(Entries taken from a collection)
****************

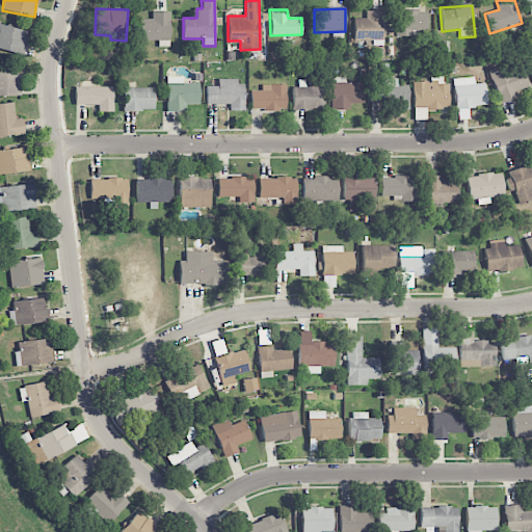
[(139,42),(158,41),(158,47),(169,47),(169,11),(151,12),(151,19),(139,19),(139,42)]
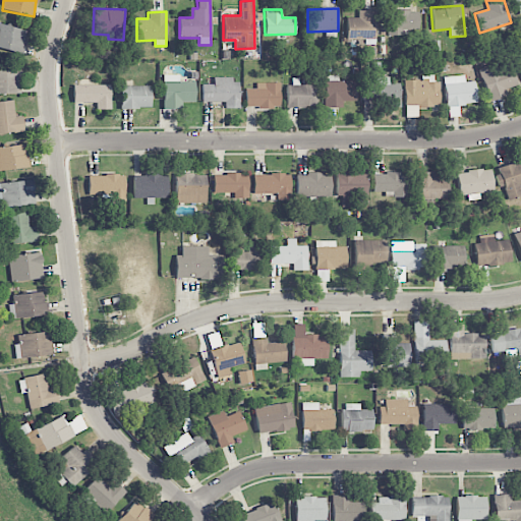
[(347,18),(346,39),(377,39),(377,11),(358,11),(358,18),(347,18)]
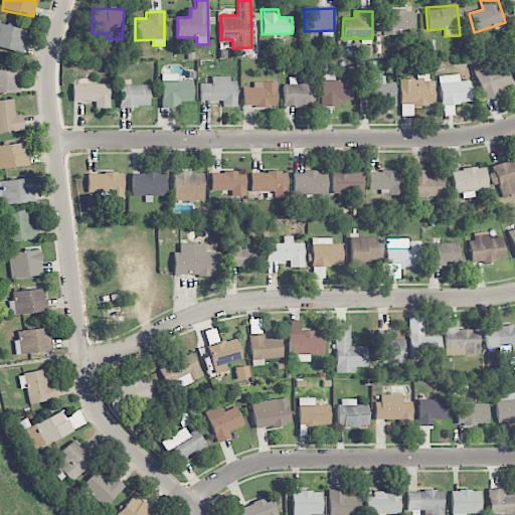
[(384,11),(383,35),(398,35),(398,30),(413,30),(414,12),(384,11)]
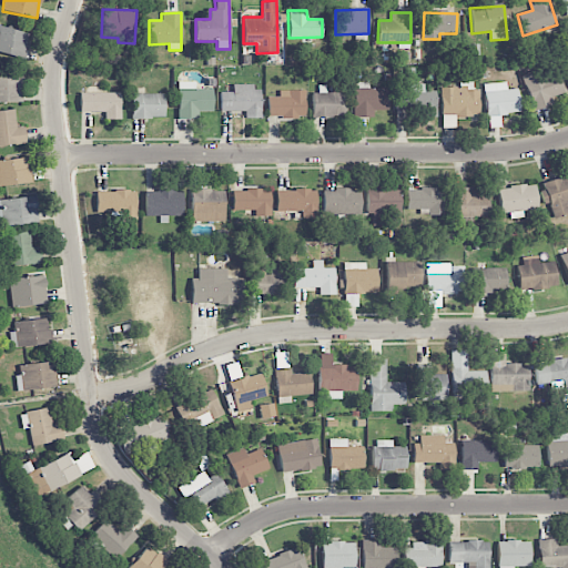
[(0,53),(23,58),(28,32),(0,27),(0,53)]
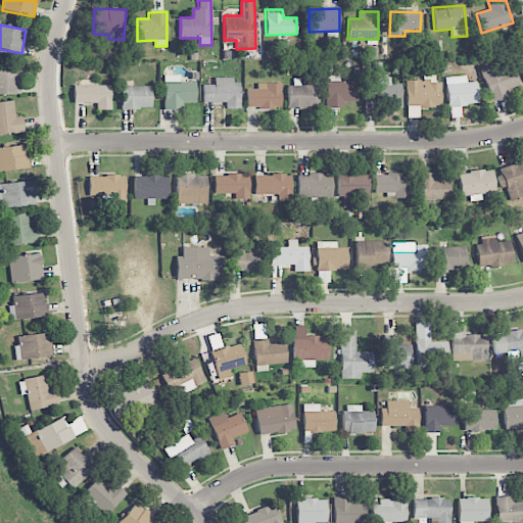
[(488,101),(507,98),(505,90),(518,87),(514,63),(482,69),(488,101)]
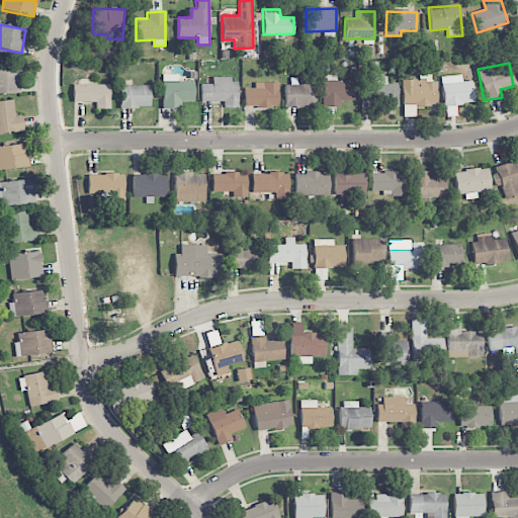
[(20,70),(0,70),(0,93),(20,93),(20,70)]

****************

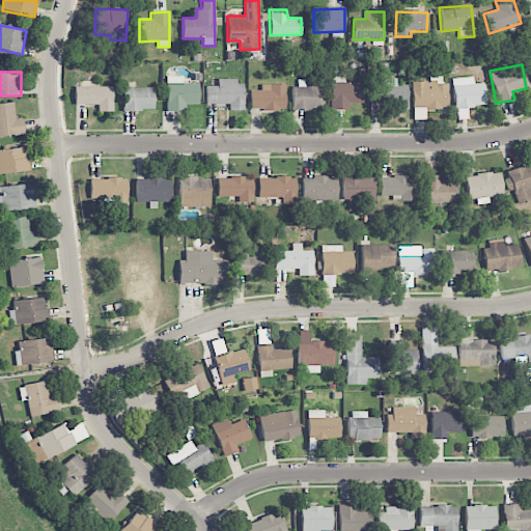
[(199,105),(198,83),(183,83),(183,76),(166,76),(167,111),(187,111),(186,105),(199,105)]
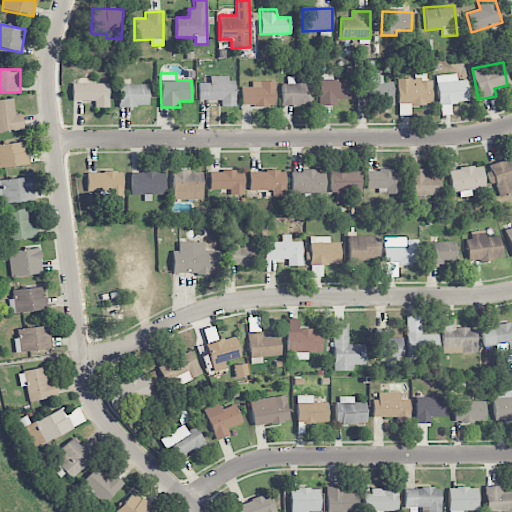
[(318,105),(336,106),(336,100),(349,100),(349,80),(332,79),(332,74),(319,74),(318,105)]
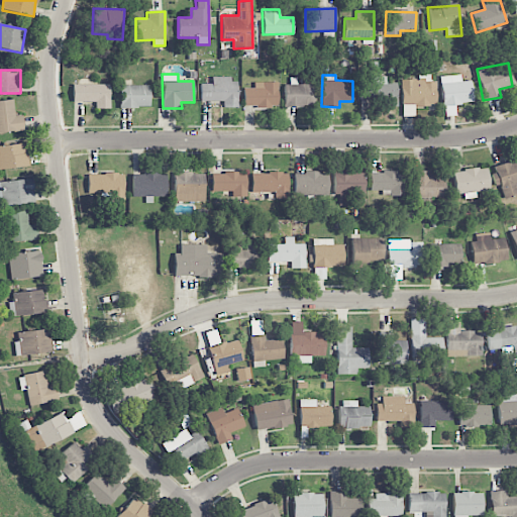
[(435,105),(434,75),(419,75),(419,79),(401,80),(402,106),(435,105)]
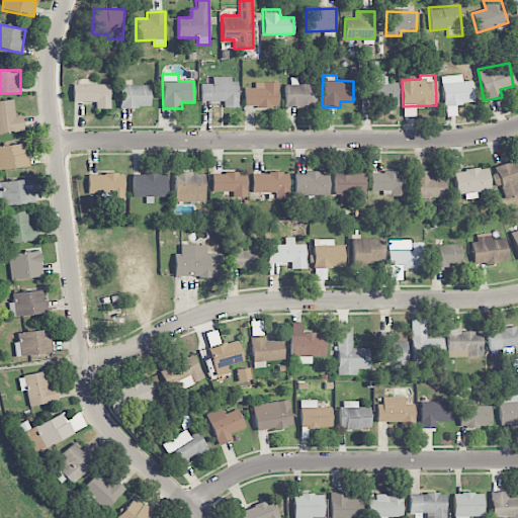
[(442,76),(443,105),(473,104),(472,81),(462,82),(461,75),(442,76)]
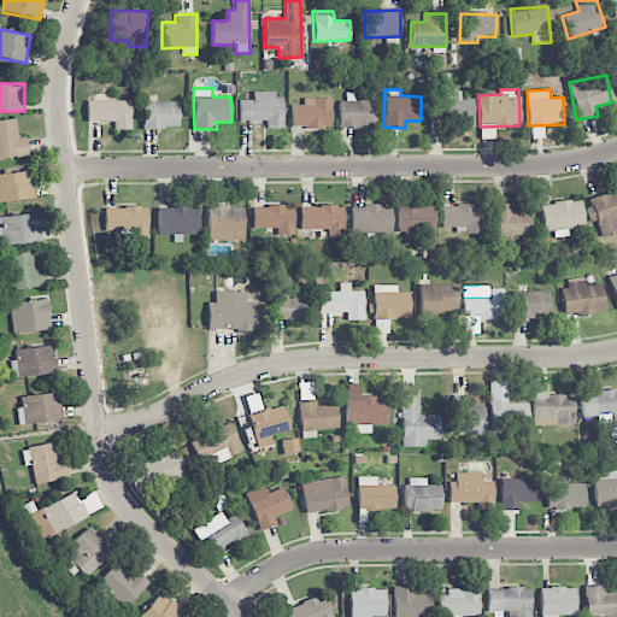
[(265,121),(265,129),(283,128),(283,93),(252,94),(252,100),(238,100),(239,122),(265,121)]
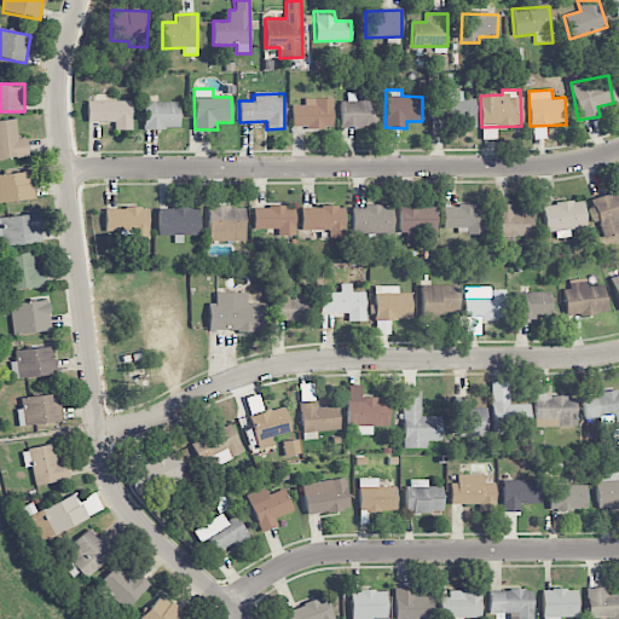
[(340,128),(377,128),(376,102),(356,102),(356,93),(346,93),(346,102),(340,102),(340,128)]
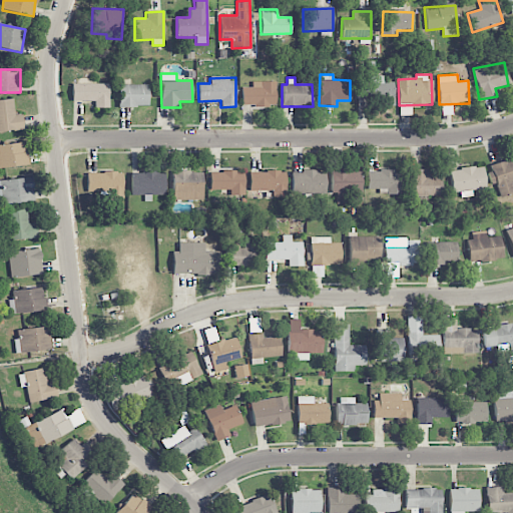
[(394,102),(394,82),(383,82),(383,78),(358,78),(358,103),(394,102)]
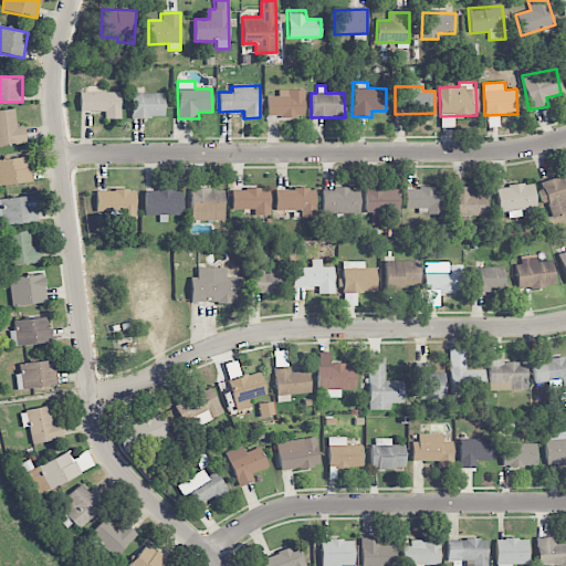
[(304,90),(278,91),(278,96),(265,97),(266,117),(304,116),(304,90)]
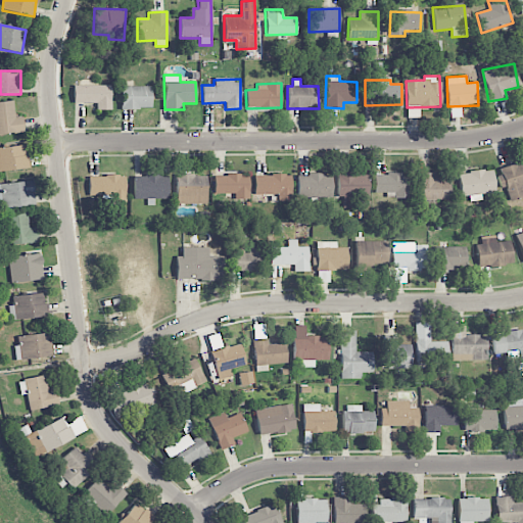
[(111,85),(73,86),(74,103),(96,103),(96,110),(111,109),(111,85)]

****************

◆ ASSIGNMENT
Set down word for word the lines above from the one with "[(384,11),(383,35),(398,35),(398,30),(413,30),(414,12),(384,11)]" up to and including the one with "[(20,70),(0,70),(0,93),(20,93),(20,70)]". Omit every picture.

◆ TASK OUTPUT
[(384,11),(383,35),(398,35),(398,30),(413,30),(414,12),(384,11)]
[(0,53),(23,58),(28,32),(0,27),(0,53)]
[(488,101),(507,98),(505,90),(518,87),(514,63),(482,69),(488,101)]
[(20,70),(0,70),(0,93),(20,93),(20,70)]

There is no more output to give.